◆ **DIRECTIONS FOR THIS TASK**
Leaving out the pictures, return each line of the entries from the first through the line with "pink star: (15, 70) -> (16, 48), size x1.5", and only those lines.

◆ **Geometric object motion data**

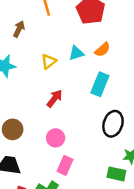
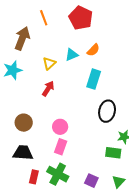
brown arrow: (19, 29) -> (22, 38), size x1.6
red arrow: (55, 98) -> (48, 89), moved
pink rectangle: (65, 165) -> (61, 147), moved

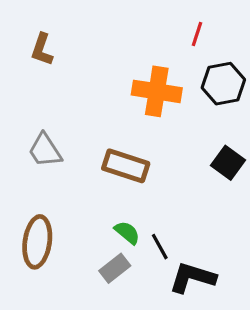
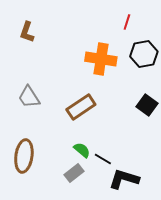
brown rectangle: (126, 166) -> (81, 107), turned -52
black line: (160, 247) -> (103, 159), turned -30

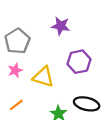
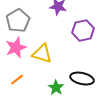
purple hexagon: (79, 62) -> (83, 31), moved
pink star: (15, 70) -> (16, 48), size x1.5

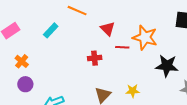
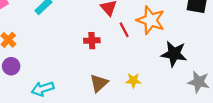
red line: (122, 47) -> (124, 30), turned 56

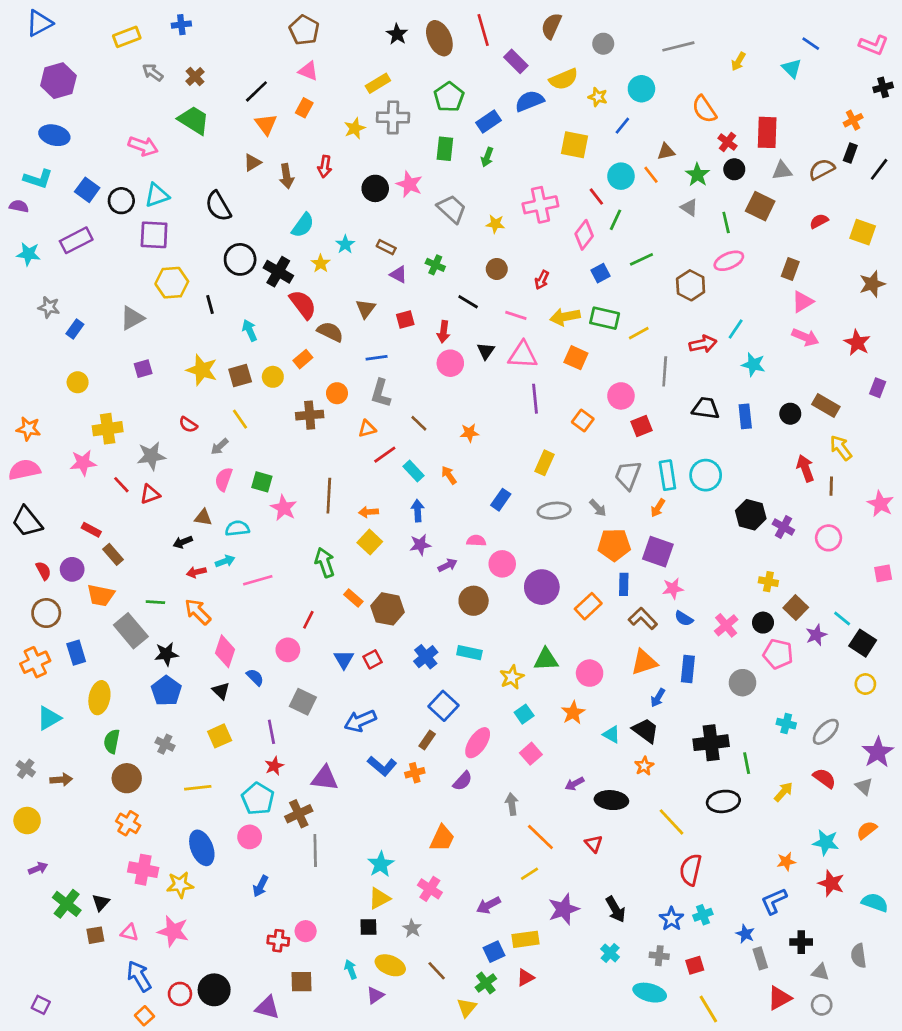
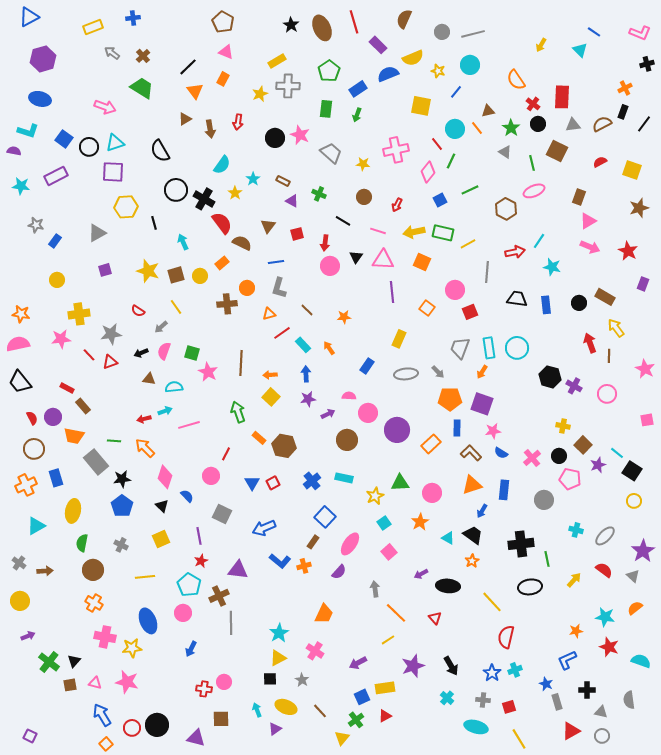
gray line: (678, 46) -> (473, 34), moved
black arrow: (183, 542) -> (141, 353), moved

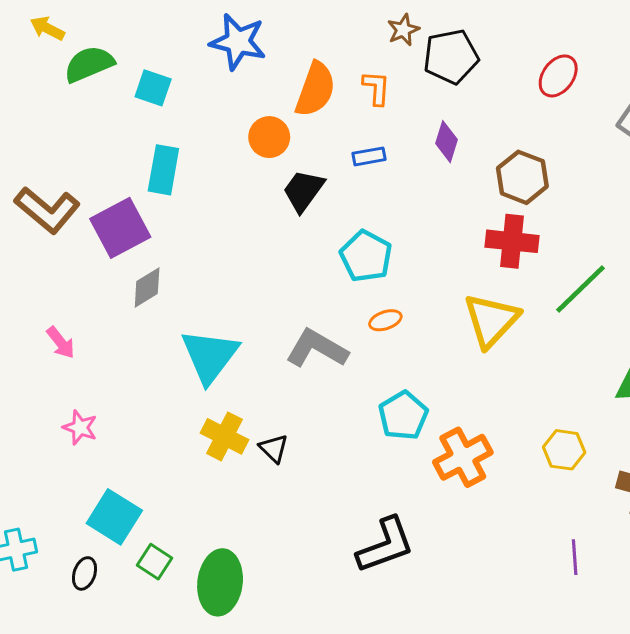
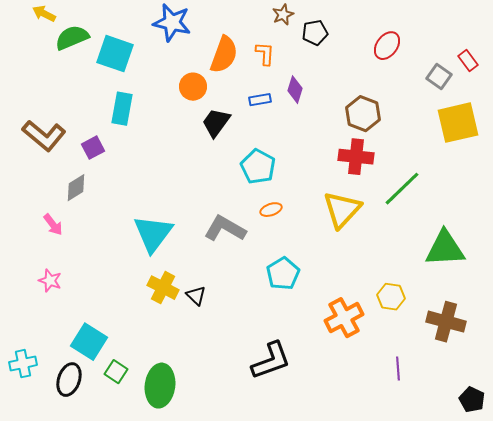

◆ **EXERCISE ANSWER**
brown arrow: (19, 29) -> (22, 38), size x1.6
red arrow: (55, 98) -> (48, 89), moved
pink rectangle: (65, 165) -> (61, 147), moved

brown rectangle: (126, 166) -> (81, 107), turned -52
black line: (160, 247) -> (103, 159), turned -30

purple hexagon: (79, 62) -> (83, 31), moved
pink star: (15, 70) -> (16, 48), size x1.5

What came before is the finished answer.